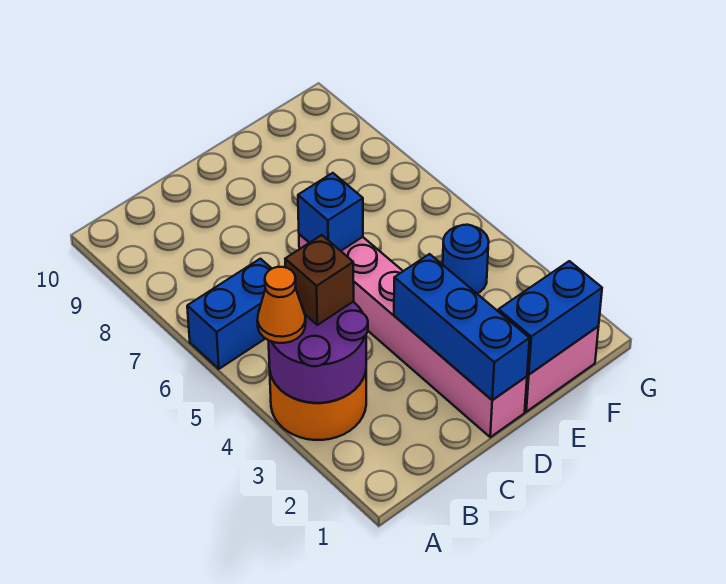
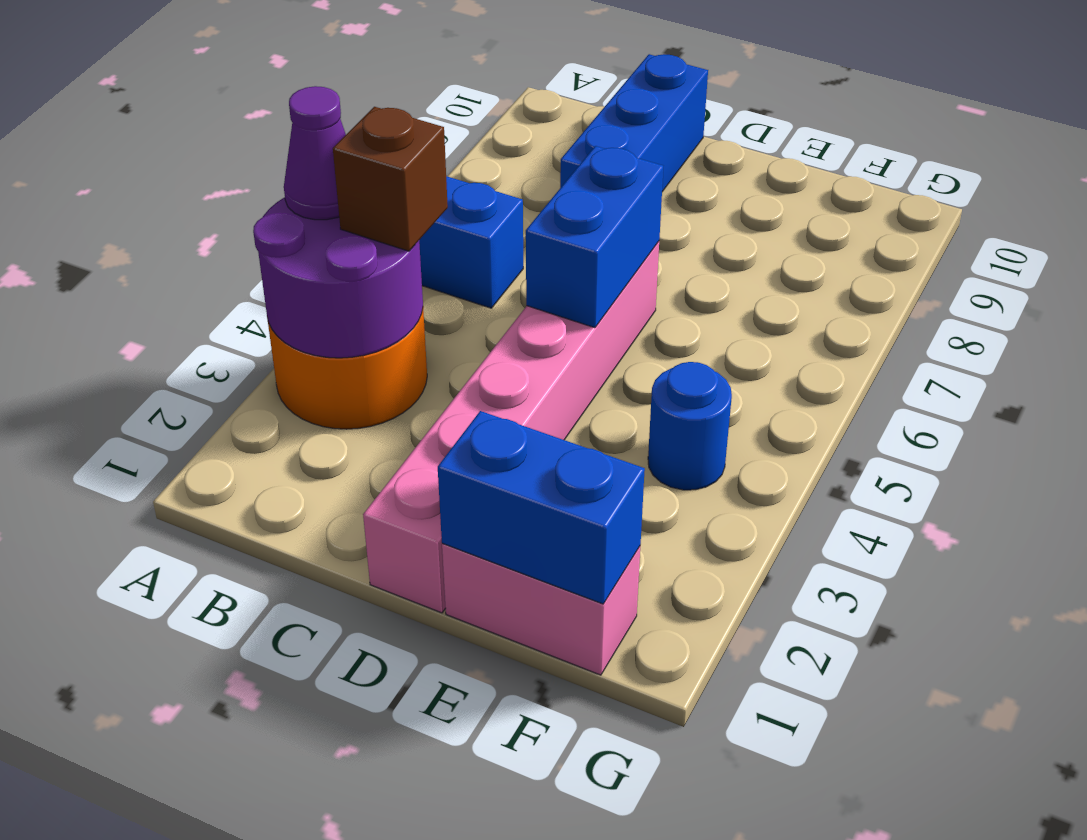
orange cone A4 level 3 -> purple cone A4 level 3
blue brick D1:D3 level 2 -> blue brick C8:C10 level 1
blue brick D6 level 2 -> blue brick D5:D6 level 2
-------------------------
Check each line of the listing above. Copy it if it holds the string "brick".

blue brick D1:D3 level 2 -> blue brick C8:C10 level 1
blue brick D6 level 2 -> blue brick D5:D6 level 2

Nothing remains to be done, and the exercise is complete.